WORK INSTRUCTIONS: Using the records below, write out again exactly the lines that begin at the line containing "brown banana: [618,233,658,274]" and end at the line containing "turquoise brush: none", and no other lines.

GIVEN INFORMATION:
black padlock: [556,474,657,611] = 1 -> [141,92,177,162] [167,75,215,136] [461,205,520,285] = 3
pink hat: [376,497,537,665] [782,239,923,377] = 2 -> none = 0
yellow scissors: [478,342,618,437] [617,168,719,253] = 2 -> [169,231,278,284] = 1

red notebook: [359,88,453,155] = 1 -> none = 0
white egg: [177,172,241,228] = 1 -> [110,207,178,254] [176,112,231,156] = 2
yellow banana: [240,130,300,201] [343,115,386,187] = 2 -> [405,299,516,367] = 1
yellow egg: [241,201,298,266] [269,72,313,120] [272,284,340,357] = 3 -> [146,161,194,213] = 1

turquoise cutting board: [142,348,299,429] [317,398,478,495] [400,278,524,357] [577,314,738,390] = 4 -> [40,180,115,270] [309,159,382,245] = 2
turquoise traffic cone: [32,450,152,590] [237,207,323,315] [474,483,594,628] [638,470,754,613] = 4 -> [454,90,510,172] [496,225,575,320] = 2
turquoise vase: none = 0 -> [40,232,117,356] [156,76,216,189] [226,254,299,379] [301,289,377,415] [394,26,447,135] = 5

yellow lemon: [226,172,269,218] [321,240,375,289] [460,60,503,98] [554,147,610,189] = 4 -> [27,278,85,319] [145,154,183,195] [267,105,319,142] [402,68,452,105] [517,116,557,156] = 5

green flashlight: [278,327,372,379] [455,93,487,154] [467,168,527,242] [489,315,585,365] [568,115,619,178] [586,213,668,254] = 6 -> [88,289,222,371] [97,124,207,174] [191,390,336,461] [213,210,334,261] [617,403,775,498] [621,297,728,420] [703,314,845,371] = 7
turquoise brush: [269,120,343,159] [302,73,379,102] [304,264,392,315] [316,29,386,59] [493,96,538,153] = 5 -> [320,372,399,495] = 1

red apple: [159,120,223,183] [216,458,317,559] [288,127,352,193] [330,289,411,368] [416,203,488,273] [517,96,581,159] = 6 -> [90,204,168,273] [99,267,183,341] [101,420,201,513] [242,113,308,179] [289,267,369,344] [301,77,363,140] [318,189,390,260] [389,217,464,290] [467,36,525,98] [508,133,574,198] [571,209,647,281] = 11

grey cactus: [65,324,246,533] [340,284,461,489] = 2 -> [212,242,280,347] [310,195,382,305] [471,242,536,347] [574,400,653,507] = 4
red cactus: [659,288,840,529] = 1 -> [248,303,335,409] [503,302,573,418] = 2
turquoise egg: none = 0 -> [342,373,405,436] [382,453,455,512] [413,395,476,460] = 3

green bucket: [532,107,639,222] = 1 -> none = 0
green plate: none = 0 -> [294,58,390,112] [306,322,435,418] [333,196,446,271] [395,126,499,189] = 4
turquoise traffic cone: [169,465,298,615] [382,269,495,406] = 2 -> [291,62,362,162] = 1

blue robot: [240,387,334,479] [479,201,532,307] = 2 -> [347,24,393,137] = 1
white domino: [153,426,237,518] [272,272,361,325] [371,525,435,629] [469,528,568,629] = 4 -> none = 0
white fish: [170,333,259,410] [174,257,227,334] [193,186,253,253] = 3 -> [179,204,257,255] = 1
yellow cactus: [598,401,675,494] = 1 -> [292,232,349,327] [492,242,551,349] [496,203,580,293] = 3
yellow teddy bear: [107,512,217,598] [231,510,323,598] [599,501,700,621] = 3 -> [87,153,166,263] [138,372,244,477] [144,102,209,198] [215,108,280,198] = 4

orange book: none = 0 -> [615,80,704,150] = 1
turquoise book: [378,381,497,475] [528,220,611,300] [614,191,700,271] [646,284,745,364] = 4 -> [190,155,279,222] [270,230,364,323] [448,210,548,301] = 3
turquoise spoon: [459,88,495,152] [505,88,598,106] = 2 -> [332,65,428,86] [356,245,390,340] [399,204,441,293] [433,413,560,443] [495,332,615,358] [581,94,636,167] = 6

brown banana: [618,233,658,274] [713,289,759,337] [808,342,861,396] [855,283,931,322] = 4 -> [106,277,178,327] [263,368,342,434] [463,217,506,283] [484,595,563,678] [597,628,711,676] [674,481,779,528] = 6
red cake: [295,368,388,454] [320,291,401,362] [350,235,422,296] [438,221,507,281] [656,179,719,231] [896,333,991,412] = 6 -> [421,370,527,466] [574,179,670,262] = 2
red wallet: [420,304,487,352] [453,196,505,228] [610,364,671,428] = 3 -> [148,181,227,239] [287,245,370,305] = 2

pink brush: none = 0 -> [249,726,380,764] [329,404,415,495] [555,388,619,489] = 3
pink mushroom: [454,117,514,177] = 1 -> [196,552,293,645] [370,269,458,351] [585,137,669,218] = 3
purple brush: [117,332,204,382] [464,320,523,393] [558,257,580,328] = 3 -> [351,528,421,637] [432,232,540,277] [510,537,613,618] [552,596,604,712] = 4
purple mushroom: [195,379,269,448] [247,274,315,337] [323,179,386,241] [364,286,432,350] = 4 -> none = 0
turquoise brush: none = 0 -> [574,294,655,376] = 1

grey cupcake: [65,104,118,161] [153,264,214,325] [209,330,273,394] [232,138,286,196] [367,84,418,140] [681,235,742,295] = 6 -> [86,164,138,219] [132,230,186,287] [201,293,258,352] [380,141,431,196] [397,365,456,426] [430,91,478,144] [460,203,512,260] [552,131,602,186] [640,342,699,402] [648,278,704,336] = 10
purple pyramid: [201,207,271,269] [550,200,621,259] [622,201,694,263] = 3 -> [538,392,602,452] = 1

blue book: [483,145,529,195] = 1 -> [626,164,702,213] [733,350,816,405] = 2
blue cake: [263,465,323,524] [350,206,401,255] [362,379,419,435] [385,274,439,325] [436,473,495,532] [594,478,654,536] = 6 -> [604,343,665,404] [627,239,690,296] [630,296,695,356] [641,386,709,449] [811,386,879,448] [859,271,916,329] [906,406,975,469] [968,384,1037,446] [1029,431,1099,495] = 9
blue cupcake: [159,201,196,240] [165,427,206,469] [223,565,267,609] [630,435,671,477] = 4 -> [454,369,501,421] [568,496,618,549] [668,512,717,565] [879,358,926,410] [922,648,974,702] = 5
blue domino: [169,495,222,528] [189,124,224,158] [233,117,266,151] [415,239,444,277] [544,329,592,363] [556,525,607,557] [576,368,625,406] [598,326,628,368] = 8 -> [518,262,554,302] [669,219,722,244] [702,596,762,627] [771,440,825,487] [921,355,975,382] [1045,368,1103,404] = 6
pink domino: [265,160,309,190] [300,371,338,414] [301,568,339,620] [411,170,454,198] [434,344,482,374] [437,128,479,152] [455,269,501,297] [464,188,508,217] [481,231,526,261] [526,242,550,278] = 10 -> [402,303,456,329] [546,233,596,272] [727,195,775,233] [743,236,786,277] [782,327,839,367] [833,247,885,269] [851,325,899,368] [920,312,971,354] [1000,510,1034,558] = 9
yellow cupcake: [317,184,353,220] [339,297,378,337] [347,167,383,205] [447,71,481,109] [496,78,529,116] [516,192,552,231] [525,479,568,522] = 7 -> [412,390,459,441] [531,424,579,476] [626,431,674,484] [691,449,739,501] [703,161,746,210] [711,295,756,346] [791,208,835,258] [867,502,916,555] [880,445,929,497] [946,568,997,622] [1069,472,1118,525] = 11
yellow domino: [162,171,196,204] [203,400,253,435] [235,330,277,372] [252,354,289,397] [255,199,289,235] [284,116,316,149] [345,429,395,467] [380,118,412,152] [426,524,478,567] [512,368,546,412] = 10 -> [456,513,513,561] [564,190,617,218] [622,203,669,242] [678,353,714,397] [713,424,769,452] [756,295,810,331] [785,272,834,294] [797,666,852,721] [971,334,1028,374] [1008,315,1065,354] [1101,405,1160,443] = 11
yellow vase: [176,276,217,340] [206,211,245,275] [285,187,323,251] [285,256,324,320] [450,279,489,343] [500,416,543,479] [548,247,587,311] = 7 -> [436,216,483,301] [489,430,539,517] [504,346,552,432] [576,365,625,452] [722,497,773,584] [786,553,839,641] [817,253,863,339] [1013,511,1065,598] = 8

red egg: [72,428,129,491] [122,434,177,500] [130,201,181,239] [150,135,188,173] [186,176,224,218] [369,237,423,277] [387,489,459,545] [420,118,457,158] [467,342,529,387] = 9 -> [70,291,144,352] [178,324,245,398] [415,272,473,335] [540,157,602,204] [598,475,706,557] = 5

SOLVED EXERCISE:
brown banana: [618,233,658,274] [713,289,759,337] [808,342,861,396] [855,283,931,322] = 4 -> [106,277,178,327] [263,368,342,434] [463,217,506,283] [484,595,563,678] [597,628,711,676] [674,481,779,528] = 6
red cake: [295,368,388,454] [320,291,401,362] [350,235,422,296] [438,221,507,281] [656,179,719,231] [896,333,991,412] = 6 -> [421,370,527,466] [574,179,670,262] = 2
red wallet: [420,304,487,352] [453,196,505,228] [610,364,671,428] = 3 -> [148,181,227,239] [287,245,370,305] = 2

pink brush: none = 0 -> [249,726,380,764] [329,404,415,495] [555,388,619,489] = 3
pink mushroom: [454,117,514,177] = 1 -> [196,552,293,645] [370,269,458,351] [585,137,669,218] = 3
purple brush: [117,332,204,382] [464,320,523,393] [558,257,580,328] = 3 -> [351,528,421,637] [432,232,540,277] [510,537,613,618] [552,596,604,712] = 4
purple mushroom: [195,379,269,448] [247,274,315,337] [323,179,386,241] [364,286,432,350] = 4 -> none = 0
turquoise brush: none = 0 -> [574,294,655,376] = 1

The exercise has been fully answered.